INSTRUCTIONS TO FOLLOW = Copy out exactly the lines below that run from the one holding "C2: none -> 10uF (COM, SRC)" to the one holding "D201: LED white", keeping both of those lines and no others.

Structured diff data
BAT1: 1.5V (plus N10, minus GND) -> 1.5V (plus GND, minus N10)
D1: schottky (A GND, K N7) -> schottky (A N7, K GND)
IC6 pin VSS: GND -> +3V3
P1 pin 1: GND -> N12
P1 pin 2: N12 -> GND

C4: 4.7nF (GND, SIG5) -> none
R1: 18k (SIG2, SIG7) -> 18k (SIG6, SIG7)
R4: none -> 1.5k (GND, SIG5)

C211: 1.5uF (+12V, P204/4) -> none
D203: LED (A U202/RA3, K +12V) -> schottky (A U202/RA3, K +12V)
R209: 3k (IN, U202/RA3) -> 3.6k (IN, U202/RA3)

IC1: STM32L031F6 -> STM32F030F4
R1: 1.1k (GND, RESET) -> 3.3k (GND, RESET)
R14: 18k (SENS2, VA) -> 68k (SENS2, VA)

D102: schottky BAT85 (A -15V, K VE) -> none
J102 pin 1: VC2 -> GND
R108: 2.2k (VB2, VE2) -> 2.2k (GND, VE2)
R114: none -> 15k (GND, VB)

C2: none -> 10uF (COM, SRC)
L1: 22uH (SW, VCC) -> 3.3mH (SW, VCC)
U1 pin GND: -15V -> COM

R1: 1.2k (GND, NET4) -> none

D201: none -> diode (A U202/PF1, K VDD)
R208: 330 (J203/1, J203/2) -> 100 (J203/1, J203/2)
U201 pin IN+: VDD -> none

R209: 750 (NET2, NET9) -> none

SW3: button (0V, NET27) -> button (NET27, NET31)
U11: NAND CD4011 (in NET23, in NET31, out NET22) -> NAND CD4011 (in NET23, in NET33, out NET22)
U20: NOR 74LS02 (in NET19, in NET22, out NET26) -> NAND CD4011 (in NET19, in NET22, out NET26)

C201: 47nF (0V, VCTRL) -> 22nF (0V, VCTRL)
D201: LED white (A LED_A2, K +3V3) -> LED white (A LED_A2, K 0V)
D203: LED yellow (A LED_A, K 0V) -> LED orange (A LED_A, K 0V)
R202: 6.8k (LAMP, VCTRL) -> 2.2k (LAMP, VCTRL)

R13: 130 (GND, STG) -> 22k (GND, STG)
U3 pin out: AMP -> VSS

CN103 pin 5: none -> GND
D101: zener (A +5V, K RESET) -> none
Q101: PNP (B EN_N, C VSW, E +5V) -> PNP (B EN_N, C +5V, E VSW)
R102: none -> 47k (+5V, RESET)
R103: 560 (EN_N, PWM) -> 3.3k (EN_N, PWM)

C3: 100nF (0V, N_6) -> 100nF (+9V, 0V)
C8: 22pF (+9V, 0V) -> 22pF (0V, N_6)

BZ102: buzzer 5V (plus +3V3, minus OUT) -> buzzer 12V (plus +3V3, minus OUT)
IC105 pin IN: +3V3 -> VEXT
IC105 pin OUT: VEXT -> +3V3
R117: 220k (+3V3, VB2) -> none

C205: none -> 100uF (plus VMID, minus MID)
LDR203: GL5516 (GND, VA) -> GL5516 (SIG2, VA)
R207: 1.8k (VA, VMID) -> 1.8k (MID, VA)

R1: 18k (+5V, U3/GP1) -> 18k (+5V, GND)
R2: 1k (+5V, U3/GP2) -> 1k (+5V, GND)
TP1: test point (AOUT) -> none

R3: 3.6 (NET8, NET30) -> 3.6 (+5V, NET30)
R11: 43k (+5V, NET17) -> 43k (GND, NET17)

WORKED SOLUTION =
C2: none -> 10uF (COM, SRC)
L1: 22uH (SW, VCC) -> 3.3mH (SW, VCC)
U1 pin GND: -15V -> COM

R1: 1.2k (GND, NET4) -> none

D201: none -> diode (A U202/PF1, K VDD)
R208: 330 (J203/1, J203/2) -> 100 (J203/1, J203/2)
U201 pin IN+: VDD -> none

R209: 750 (NET2, NET9) -> none

SW3: button (0V, NET27) -> button (NET27, NET31)
U11: NAND CD4011 (in NET23, in NET31, out NET22) -> NAND CD4011 (in NET23, in NET33, out NET22)
U20: NOR 74LS02 (in NET19, in NET22, out NET26) -> NAND CD4011 (in NET19, in NET22, out NET26)

C201: 47nF (0V, VCTRL) -> 22nF (0V, VCTRL)
D201: LED white (A LED_A2, K +3V3) -> LED white (A LED_A2, K 0V)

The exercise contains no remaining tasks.